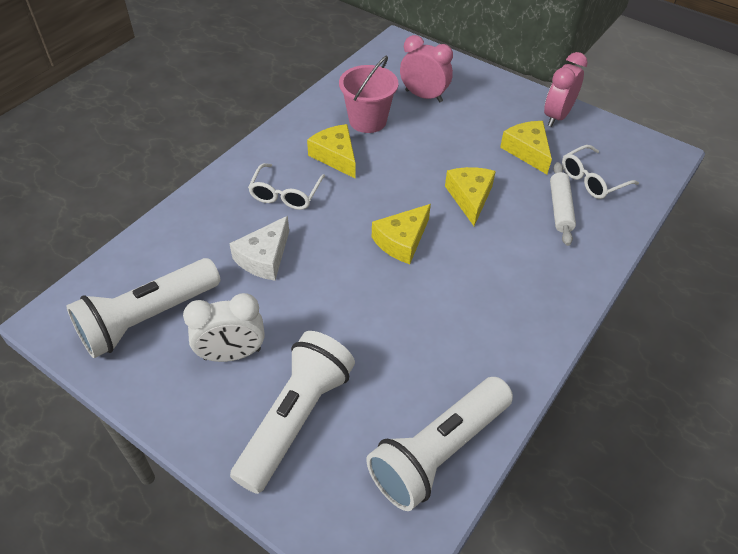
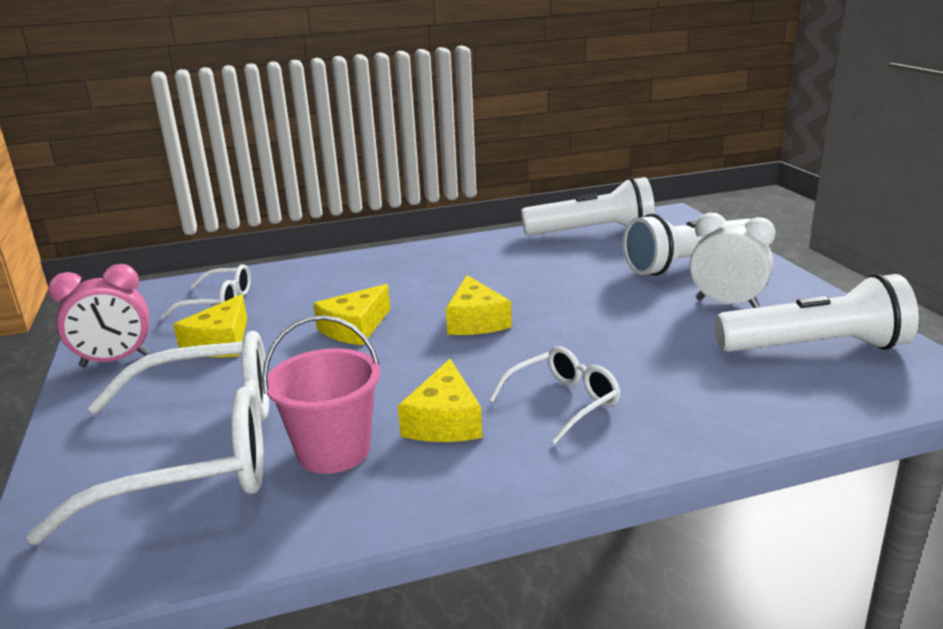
camera: 140 degrees left, 25 degrees down
(264, 257) = (644, 353): white cheese -> none
(402, 241) = (476, 321): yellow cheese -> yellow cheese turned 90 degrees clockwise
(423, 96) = (198, 453): pink clock -> white glasses
(560, 208) = (291, 295): white rolling pin -> none

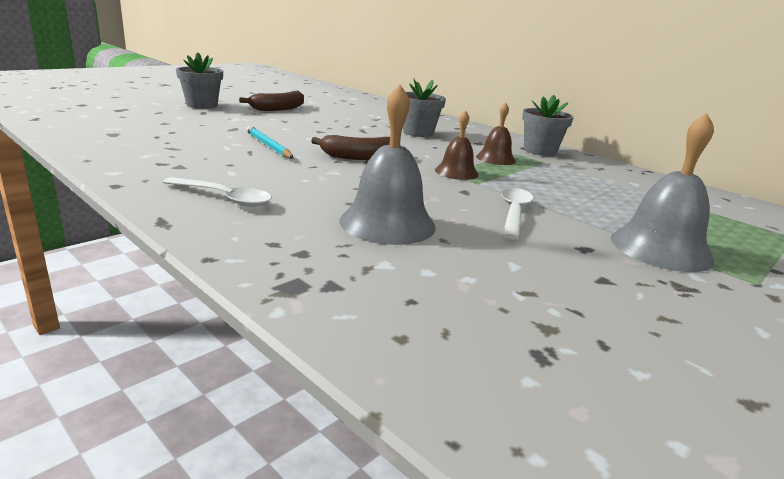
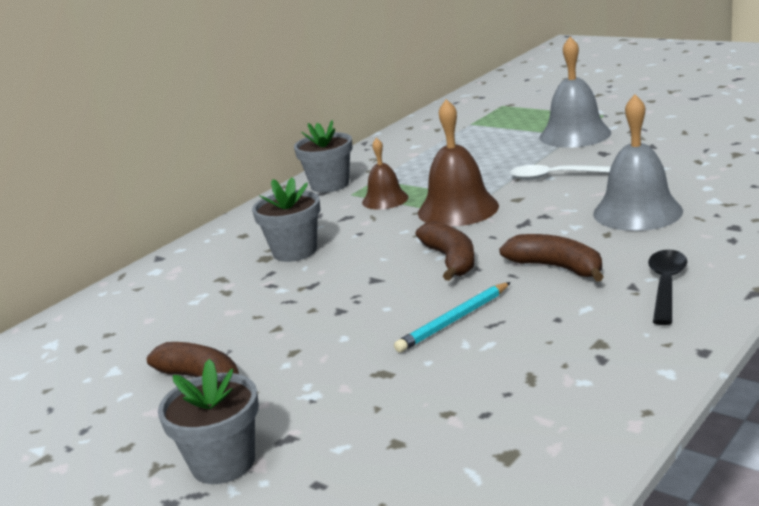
camera: 90 degrees left, 0 degrees up
(224, 198) = (666, 286): white spoon -> black spoon
(307, 177) = (557, 267): none -> brown banana
(456, 172) = (458, 209): brown bell -> brown bell, size x1.66

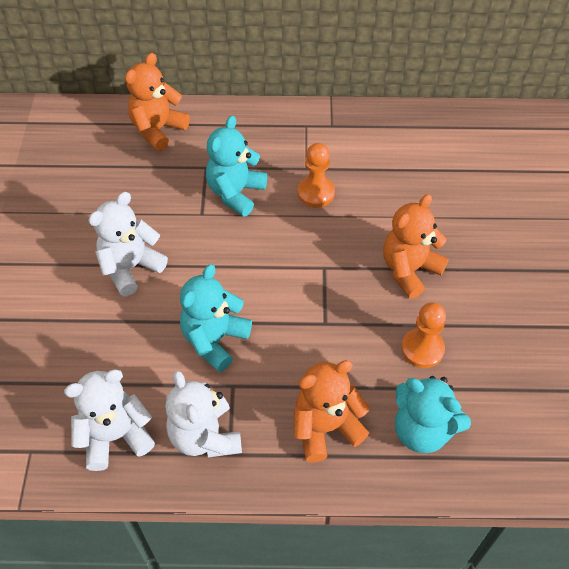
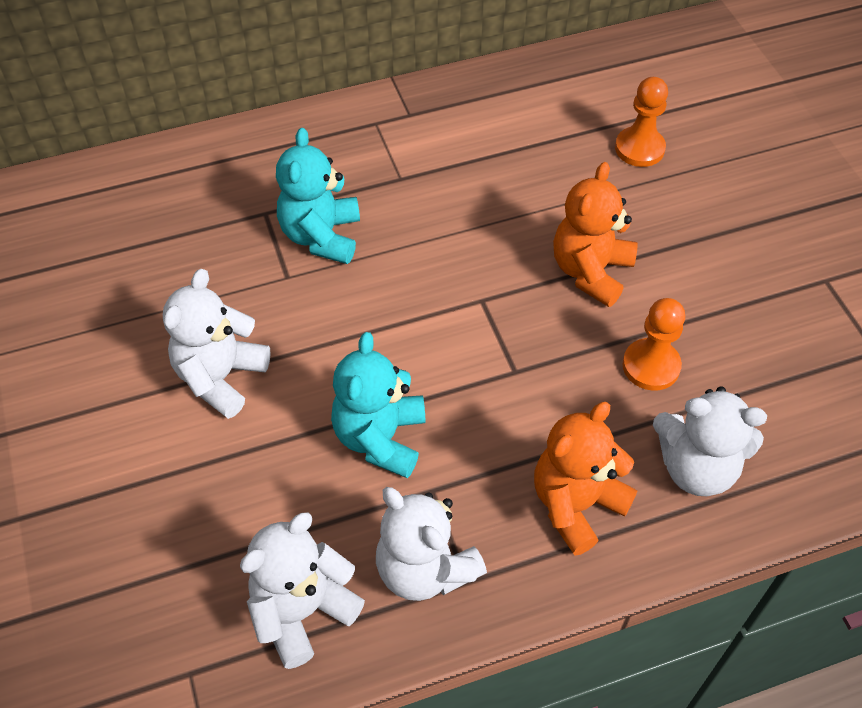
camera: 20 degrees left, 0 degrees up
(158, 130) = (175, 180): orange teddy bear -> none
(316, 193) = (428, 207): orange pawn -> orange pawn (639, 148)
(422, 430) = (696, 467): turquoise teddy bear -> white teddy bear

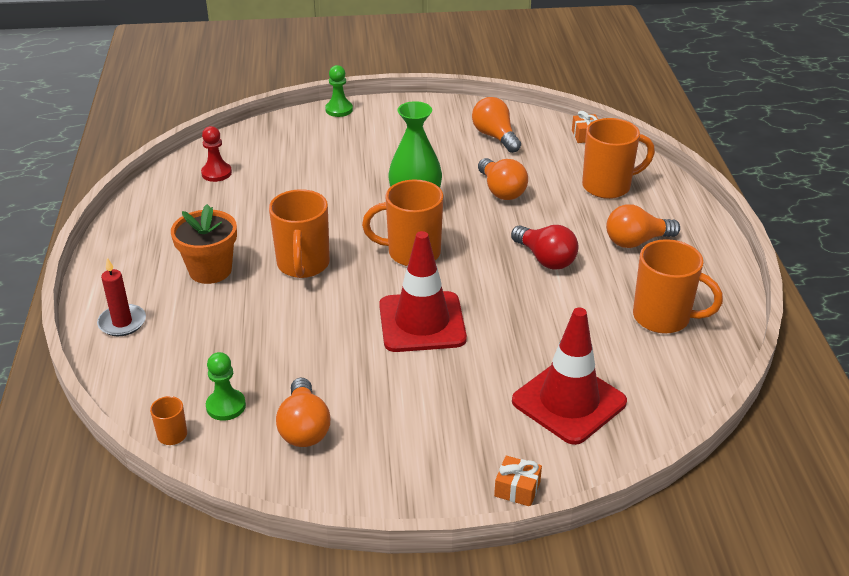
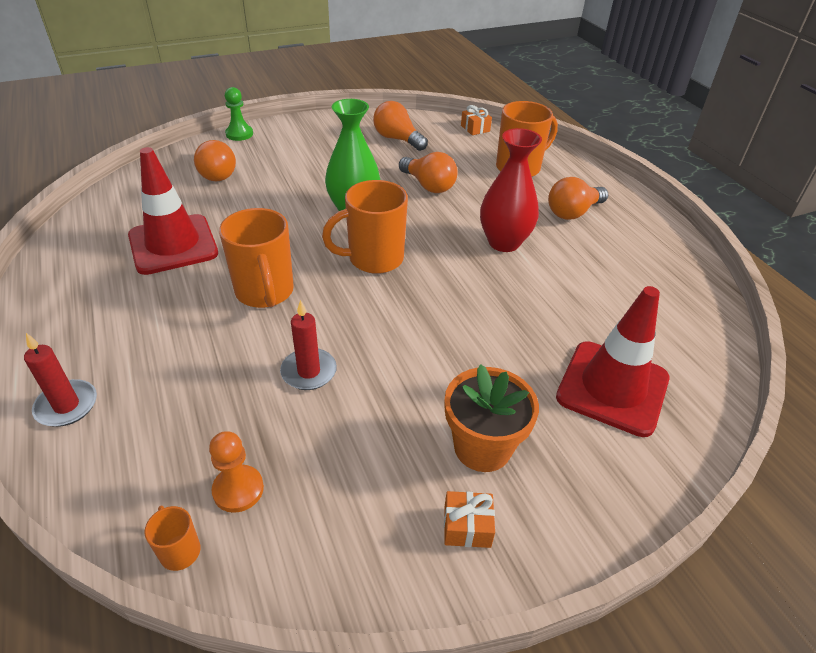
camera: 20 degrees left, 5 degrees up
(210, 270) = (160, 318): orange flower pot -> orange flower pot (482, 447)
(216, 173) = (132, 211): red pawn -> none
(226, 406) = (238, 490): green pawn -> orange pawn
(304, 428) = (347, 494): orange light bulb -> orange light bulb (216, 173)
(313, 335) = (309, 371): none -> red candle
(422, 322) = (420, 331): red traffic cone -> red traffic cone (173, 244)
(517, 489) = (624, 510): orange gift -> orange gift (467, 527)
(545, 259) = (504, 242): red light bulb -> red vase
(663, 318) = (641, 280): orange mug -> none

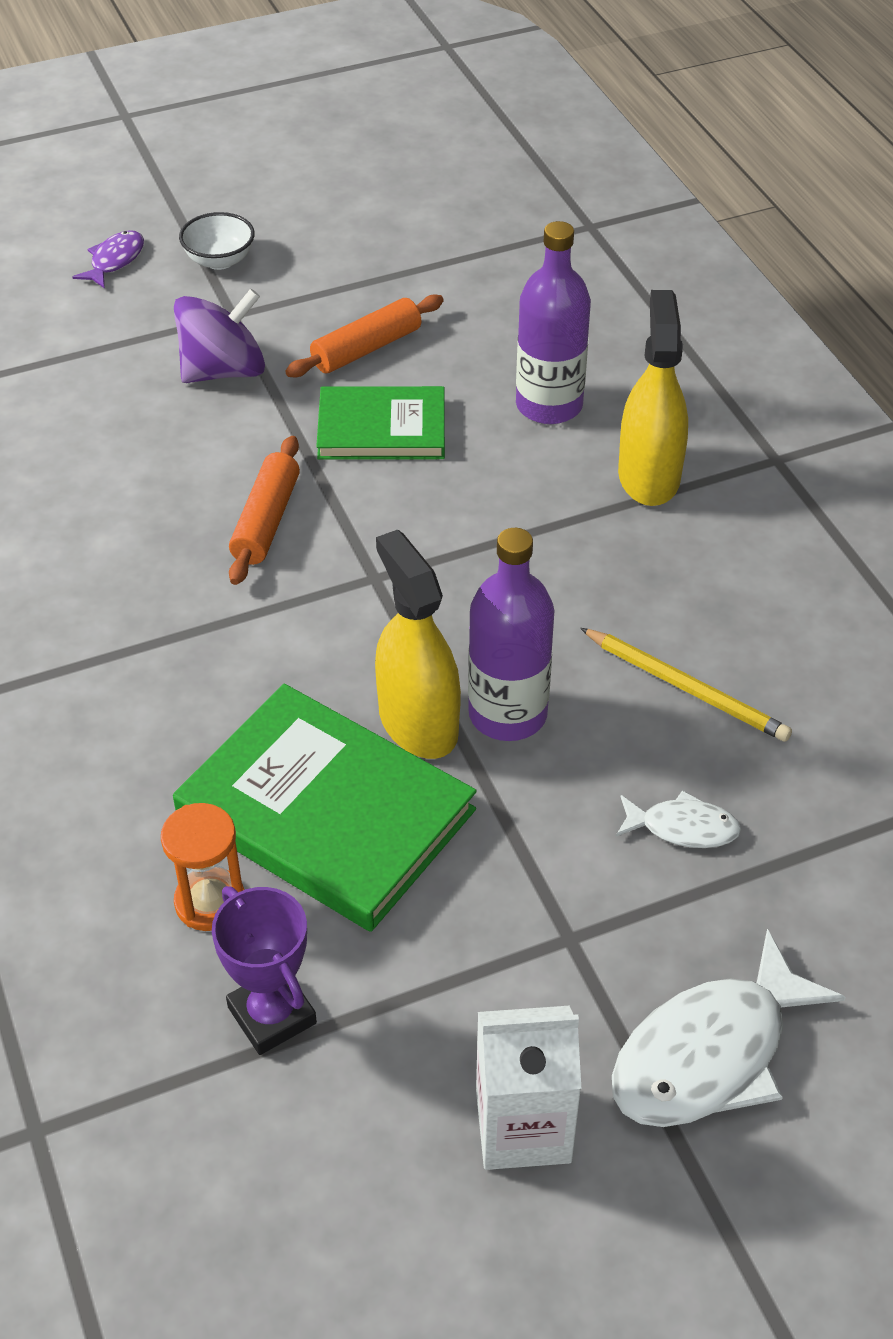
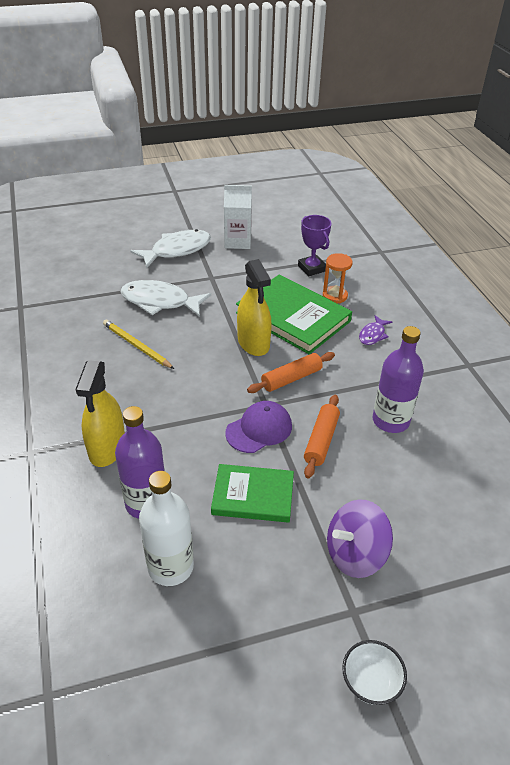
camera: 175 degrees left, 5 degrees down
(115, 260) = (460, 692): purple fish -> purple fish (373, 335)
(366, 349) = (256, 565): orange rolling pin -> orange rolling pin (291, 378)
(383, 531) = (259, 429): none -> purple cap
(487, 338) = (170, 567): none -> white bottle
(507, 714) = (215, 343): purple bottle -> purple bottle (390, 421)
(683, 827) = (160, 302): white fish -> white fish, size x1.94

_ _ _ _

▶ **INSTRUCTIONS TO FOLLOW**:
In the listing above, the required lines run from the line with "camera: 90 degrees left, 0 degrees up" through the line with "(487, 338) = (170, 567): none -> white bottle". Output exactly those lines, omitting pictures.

▶ **EXERCISE RESULT**:
camera: 90 degrees left, 0 degrees up
(224, 198) = (666, 286): white spoon -> black spoon
(307, 177) = (557, 267): none -> brown banana
(456, 172) = (458, 209): brown bell -> brown bell, size x1.66

camera: 20 degrees left, 0 degrees up
(158, 130) = (175, 180): orange teddy bear -> none
(316, 193) = (428, 207): orange pawn -> orange pawn (639, 148)
(422, 430) = (696, 467): turquoise teddy bear -> white teddy bear

camera: 20 degrees left, 5 degrees up
(210, 270) = (160, 318): orange flower pot -> orange flower pot (482, 447)
(216, 173) = (132, 211): red pawn -> none
(226, 406) = (238, 490): green pawn -> orange pawn
(304, 428) = (347, 494): orange light bulb -> orange light bulb (216, 173)
(313, 335) = (309, 371): none -> red candle
(422, 322) = (420, 331): red traffic cone -> red traffic cone (173, 244)
(517, 489) = (624, 510): orange gift -> orange gift (467, 527)
(545, 259) = (504, 242): red light bulb -> red vase
(663, 318) = (641, 280): orange mug -> none

camera: 175 degrees left, 5 degrees down
(115, 260) = (460, 692): purple fish -> purple fish (373, 335)
(366, 349) = (256, 565): orange rolling pin -> orange rolling pin (291, 378)
(383, 531) = (259, 429): none -> purple cap
(487, 338) = (170, 567): none -> white bottle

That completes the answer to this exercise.